[Data shown]
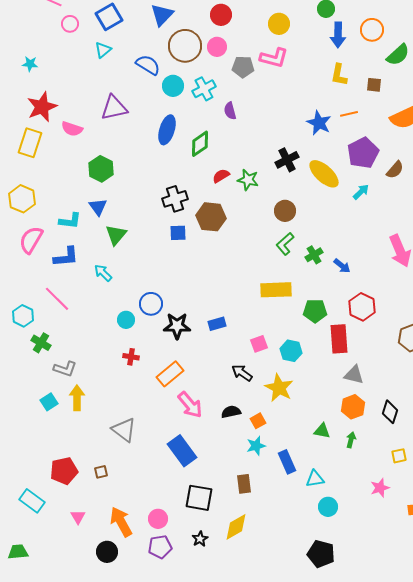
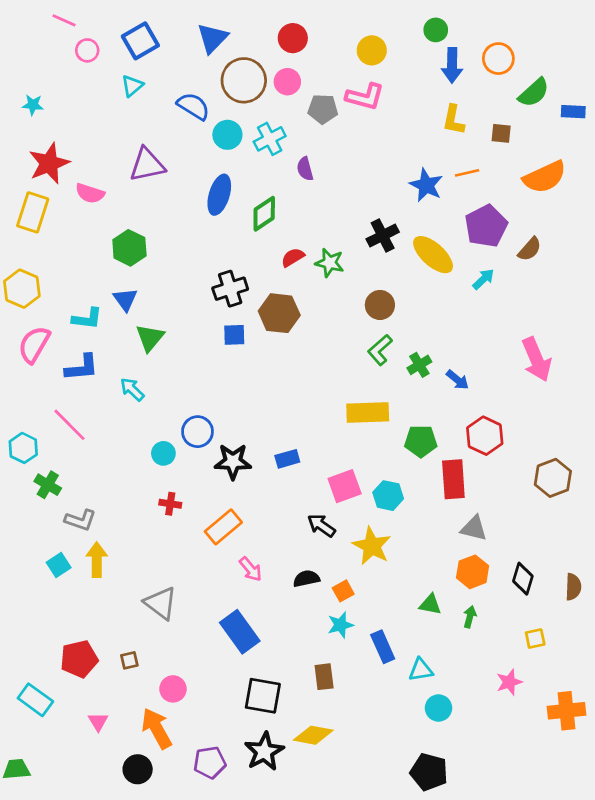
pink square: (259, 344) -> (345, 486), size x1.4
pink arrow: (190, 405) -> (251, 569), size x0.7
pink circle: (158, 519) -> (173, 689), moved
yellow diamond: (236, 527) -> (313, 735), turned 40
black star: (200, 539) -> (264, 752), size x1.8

==

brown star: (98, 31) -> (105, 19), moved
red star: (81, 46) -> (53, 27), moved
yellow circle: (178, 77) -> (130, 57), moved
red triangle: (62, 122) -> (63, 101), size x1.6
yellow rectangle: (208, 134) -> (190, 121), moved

[What to produce] Copy each line above containing the string "star".

[Result of the task]
black star: (200, 539) -> (264, 752), size x1.8
brown star: (98, 31) -> (105, 19), moved
red star: (81, 46) -> (53, 27), moved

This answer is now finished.